- [Your objective]: Emit an exact copy of the lines running from the start of the records to the line containing "(462, 486) = (411, 296): orange", both included.

- [Saved entries]:
++++

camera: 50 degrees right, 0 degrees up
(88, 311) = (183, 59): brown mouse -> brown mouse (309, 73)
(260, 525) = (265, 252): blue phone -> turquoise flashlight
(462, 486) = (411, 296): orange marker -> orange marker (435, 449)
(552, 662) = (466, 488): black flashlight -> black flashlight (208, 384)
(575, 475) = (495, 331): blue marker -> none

++++

- [Completed exercise]:
camera: 50 degrees right, 0 degrees up
(88, 311) = (183, 59): brown mouse -> brown mouse (309, 73)
(260, 525) = (265, 252): blue phone -> turquoise flashlight
(462, 486) = (411, 296): orange marker -> orange marker (435, 449)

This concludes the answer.